▶ TASK TO CARRY OUT
Below is a block of entries; repeat exactly the lines starting at the line that contains "green circle: (62, 83) -> (30, 80), moved" and ending at the line that contains "yellow circle: (197, 575)", both included.

(INFORMATION GIVEN)

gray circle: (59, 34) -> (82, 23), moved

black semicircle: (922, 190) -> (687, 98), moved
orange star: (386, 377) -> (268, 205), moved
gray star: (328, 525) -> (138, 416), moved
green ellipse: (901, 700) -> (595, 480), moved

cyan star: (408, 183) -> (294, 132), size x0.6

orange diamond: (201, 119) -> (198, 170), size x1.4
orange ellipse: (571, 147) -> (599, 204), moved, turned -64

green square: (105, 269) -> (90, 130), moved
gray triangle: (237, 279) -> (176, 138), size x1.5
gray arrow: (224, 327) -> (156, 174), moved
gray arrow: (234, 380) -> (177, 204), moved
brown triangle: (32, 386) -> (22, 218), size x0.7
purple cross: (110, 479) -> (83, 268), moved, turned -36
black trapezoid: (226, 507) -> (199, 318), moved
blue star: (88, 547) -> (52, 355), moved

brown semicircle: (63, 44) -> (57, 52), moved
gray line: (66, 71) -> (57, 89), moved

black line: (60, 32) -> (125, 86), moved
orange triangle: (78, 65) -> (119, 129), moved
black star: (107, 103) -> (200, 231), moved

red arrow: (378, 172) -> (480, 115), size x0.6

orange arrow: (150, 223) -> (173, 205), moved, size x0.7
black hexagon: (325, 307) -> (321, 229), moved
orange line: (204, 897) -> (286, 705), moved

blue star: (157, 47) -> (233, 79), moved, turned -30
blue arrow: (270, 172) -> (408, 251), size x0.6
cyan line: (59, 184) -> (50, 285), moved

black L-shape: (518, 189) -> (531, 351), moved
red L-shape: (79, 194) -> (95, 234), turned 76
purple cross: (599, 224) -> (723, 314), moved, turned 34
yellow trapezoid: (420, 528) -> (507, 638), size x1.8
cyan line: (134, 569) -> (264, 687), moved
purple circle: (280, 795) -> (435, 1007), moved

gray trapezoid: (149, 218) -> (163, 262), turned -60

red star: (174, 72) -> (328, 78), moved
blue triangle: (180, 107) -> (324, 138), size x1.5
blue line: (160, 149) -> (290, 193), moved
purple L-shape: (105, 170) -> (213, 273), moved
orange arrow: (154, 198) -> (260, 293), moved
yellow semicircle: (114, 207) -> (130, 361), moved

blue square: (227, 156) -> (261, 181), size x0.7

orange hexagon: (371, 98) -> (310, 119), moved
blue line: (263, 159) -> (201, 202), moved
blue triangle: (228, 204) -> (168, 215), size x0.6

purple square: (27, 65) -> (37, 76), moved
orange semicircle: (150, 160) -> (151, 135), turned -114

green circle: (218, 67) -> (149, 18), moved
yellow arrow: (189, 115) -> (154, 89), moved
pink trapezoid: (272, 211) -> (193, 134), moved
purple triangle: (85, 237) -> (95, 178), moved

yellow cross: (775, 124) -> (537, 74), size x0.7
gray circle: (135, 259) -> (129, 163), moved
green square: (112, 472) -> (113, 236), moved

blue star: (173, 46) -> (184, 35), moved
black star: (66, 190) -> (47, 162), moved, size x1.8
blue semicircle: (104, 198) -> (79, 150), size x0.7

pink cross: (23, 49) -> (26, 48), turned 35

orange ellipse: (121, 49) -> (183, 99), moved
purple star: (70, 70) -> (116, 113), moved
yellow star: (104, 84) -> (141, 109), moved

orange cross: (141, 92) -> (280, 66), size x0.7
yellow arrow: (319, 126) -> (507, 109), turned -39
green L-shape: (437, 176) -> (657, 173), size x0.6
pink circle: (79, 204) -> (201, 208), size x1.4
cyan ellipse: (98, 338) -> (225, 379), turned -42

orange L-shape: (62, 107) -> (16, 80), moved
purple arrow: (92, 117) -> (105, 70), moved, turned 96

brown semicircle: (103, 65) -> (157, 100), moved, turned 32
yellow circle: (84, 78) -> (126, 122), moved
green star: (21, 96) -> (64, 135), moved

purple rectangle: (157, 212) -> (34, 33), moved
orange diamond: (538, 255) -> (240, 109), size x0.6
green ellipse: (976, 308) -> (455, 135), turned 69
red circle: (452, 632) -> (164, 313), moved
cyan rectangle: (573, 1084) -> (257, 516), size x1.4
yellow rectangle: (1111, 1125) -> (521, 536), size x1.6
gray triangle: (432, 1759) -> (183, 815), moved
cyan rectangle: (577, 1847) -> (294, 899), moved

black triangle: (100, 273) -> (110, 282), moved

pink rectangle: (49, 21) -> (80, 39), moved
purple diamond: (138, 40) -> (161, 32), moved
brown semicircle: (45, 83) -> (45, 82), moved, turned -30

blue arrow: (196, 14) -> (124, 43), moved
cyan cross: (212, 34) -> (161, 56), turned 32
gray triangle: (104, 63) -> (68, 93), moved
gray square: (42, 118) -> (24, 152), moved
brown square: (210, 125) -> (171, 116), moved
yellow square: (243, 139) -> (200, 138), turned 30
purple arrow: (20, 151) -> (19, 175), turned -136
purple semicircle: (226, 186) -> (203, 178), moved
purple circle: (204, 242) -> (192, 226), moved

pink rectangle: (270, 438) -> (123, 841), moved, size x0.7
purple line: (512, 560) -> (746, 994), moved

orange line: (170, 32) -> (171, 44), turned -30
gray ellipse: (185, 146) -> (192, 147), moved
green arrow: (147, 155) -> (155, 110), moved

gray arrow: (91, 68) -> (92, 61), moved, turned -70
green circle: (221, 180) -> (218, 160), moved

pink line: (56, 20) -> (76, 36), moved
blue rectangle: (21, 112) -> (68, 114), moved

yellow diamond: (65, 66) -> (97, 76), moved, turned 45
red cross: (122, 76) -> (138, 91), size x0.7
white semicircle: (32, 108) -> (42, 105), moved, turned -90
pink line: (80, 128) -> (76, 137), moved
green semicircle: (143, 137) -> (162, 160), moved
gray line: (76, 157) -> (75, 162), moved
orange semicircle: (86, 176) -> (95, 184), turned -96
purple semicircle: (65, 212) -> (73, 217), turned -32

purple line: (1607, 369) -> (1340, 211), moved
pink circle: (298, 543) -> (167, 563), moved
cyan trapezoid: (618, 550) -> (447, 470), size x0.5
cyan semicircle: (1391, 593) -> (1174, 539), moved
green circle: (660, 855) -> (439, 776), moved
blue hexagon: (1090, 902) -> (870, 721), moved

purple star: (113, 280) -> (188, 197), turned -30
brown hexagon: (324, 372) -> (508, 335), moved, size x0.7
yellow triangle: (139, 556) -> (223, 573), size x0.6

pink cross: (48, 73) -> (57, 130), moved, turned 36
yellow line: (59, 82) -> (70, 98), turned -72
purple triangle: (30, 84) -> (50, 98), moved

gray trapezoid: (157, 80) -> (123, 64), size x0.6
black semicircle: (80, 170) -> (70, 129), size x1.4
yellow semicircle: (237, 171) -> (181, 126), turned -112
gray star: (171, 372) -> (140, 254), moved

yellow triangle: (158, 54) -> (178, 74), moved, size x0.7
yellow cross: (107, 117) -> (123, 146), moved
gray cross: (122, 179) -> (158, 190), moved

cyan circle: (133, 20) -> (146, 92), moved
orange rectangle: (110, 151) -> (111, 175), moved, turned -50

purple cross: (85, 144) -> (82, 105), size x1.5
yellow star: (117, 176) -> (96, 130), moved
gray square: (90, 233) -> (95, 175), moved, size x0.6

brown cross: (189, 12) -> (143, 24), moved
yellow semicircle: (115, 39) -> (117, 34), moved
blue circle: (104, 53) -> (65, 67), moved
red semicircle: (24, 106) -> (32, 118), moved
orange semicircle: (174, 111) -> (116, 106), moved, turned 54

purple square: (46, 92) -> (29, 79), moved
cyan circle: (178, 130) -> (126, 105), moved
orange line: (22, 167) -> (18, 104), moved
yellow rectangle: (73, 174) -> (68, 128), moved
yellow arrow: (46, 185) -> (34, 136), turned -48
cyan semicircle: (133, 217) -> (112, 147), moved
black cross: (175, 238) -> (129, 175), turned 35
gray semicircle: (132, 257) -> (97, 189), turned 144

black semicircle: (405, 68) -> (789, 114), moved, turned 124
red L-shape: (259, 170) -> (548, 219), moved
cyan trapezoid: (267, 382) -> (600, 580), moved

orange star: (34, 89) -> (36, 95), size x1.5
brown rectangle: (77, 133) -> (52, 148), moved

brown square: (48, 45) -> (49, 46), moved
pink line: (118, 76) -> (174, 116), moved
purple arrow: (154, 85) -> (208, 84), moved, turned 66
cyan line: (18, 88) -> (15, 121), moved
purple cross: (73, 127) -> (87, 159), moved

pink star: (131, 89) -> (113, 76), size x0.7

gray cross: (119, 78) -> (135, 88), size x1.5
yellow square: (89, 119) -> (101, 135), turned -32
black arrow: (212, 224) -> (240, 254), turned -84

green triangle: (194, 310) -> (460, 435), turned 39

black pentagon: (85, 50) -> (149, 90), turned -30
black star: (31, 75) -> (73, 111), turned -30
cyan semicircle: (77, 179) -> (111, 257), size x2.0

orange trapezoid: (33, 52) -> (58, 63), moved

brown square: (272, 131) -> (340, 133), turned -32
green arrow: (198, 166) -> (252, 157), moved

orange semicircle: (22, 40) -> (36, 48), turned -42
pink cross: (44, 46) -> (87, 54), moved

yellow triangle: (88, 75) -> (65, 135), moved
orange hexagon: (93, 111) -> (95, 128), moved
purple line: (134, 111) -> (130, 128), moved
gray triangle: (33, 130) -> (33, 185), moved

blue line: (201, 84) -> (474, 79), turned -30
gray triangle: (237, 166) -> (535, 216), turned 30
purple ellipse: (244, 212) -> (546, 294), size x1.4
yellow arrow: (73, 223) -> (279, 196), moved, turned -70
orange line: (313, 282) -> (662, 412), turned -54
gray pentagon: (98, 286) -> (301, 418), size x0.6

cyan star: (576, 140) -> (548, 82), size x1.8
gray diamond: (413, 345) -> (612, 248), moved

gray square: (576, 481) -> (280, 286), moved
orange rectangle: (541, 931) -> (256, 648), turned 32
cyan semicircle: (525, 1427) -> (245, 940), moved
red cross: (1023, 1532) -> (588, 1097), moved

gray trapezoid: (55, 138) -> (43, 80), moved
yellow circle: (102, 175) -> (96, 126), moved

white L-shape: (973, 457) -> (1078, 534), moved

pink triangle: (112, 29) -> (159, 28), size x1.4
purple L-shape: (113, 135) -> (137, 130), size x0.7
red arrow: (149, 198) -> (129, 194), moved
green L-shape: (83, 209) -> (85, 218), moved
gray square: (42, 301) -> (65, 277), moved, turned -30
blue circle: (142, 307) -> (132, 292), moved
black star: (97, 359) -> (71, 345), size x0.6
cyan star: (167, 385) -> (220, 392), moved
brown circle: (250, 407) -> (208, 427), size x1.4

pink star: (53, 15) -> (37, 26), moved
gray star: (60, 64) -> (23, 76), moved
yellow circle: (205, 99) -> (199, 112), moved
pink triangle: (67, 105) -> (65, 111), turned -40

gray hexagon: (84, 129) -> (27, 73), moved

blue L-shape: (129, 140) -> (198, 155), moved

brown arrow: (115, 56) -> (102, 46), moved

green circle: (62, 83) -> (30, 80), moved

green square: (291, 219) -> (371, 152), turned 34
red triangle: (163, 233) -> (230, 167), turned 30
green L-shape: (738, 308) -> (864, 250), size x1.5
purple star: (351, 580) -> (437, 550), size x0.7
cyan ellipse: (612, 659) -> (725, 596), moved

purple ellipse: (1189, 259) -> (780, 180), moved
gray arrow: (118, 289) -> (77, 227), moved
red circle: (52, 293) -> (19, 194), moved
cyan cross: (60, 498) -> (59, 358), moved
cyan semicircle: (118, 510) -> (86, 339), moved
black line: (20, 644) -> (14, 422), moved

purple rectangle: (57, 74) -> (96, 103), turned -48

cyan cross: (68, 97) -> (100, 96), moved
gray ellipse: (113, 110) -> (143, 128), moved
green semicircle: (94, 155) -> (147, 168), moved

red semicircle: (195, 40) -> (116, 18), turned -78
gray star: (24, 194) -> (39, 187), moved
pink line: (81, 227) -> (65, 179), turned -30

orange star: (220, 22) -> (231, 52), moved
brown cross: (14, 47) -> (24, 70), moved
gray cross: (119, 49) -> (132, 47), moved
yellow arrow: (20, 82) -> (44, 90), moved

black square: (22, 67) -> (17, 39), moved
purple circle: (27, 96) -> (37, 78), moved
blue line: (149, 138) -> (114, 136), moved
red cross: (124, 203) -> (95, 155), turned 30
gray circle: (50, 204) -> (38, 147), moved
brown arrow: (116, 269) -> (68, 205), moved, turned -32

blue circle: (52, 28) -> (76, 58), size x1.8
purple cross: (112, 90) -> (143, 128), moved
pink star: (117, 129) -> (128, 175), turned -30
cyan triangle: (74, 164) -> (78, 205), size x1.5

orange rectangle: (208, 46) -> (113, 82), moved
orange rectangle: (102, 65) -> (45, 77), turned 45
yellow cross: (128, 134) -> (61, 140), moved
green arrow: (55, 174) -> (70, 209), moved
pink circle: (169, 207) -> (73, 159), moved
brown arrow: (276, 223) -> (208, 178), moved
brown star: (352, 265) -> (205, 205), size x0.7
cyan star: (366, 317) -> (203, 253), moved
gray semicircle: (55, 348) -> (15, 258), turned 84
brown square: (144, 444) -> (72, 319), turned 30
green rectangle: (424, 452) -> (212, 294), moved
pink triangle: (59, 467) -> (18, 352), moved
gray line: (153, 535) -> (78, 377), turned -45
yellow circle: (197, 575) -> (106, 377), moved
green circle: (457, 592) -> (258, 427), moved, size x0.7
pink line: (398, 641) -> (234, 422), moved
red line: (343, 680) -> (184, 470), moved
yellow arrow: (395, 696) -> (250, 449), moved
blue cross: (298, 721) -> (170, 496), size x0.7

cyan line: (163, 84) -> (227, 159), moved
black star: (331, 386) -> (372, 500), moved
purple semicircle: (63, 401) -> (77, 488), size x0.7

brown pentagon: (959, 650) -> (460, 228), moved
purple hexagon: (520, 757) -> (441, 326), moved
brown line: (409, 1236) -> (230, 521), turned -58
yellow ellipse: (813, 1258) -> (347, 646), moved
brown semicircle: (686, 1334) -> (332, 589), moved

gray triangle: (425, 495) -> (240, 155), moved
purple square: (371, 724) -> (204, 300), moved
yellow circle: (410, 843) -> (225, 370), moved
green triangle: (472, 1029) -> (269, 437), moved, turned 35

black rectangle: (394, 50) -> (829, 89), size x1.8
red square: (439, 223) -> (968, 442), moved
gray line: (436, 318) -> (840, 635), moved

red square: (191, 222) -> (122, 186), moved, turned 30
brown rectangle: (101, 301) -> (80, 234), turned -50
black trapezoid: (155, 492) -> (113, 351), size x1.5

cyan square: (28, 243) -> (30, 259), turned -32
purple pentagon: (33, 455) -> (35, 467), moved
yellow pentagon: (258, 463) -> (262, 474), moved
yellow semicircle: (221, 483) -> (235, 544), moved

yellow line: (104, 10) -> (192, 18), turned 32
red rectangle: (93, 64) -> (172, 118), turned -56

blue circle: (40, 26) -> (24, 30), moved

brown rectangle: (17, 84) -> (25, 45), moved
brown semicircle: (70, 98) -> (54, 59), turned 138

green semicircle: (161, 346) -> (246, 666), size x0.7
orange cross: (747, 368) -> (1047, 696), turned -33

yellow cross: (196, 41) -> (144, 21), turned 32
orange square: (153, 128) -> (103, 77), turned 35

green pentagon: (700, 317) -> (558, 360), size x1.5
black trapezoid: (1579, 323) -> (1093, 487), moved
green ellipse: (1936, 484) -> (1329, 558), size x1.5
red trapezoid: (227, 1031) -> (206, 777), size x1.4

(End INFORMATION GIVEN)

▶ WRITTEN ANSWER
green circle: (62, 83) -> (30, 80), moved

green square: (291, 219) -> (371, 152), turned 34
red triangle: (163, 233) -> (230, 167), turned 30
green L-shape: (738, 308) -> (864, 250), size x1.5
purple star: (351, 580) -> (437, 550), size x0.7
cyan ellipse: (612, 659) -> (725, 596), moved

purple ellipse: (1189, 259) -> (780, 180), moved
gray arrow: (118, 289) -> (77, 227), moved
red circle: (52, 293) -> (19, 194), moved
cyan cross: (60, 498) -> (59, 358), moved
cyan semicircle: (118, 510) -> (86, 339), moved
black line: (20, 644) -> (14, 422), moved

purple rectangle: (57, 74) -> (96, 103), turned -48

cyan cross: (68, 97) -> (100, 96), moved
gray ellipse: (113, 110) -> (143, 128), moved
green semicircle: (94, 155) -> (147, 168), moved

red semicircle: (195, 40) -> (116, 18), turned -78
gray star: (24, 194) -> (39, 187), moved
pink line: (81, 227) -> (65, 179), turned -30

orange star: (220, 22) -> (231, 52), moved
brown cross: (14, 47) -> (24, 70), moved
gray cross: (119, 49) -> (132, 47), moved
yellow arrow: (20, 82) -> (44, 90), moved

black square: (22, 67) -> (17, 39), moved
purple circle: (27, 96) -> (37, 78), moved
blue line: (149, 138) -> (114, 136), moved
red cross: (124, 203) -> (95, 155), turned 30
gray circle: (50, 204) -> (38, 147), moved
brown arrow: (116, 269) -> (68, 205), moved, turned -32

blue circle: (52, 28) -> (76, 58), size x1.8
purple cross: (112, 90) -> (143, 128), moved
pink star: (117, 129) -> (128, 175), turned -30
cyan triangle: (74, 164) -> (78, 205), size x1.5

orange rectangle: (208, 46) -> (113, 82), moved
orange rectangle: (102, 65) -> (45, 77), turned 45
yellow cross: (128, 134) -> (61, 140), moved
green arrow: (55, 174) -> (70, 209), moved
pink circle: (169, 207) -> (73, 159), moved
brown arrow: (276, 223) -> (208, 178), moved
brown star: (352, 265) -> (205, 205), size x0.7
cyan star: (366, 317) -> (203, 253), moved
gray semicircle: (55, 348) -> (15, 258), turned 84
brown square: (144, 444) -> (72, 319), turned 30
green rectangle: (424, 452) -> (212, 294), moved
pink triangle: (59, 467) -> (18, 352), moved
gray line: (153, 535) -> (78, 377), turned -45
yellow circle: (197, 575) -> (106, 377), moved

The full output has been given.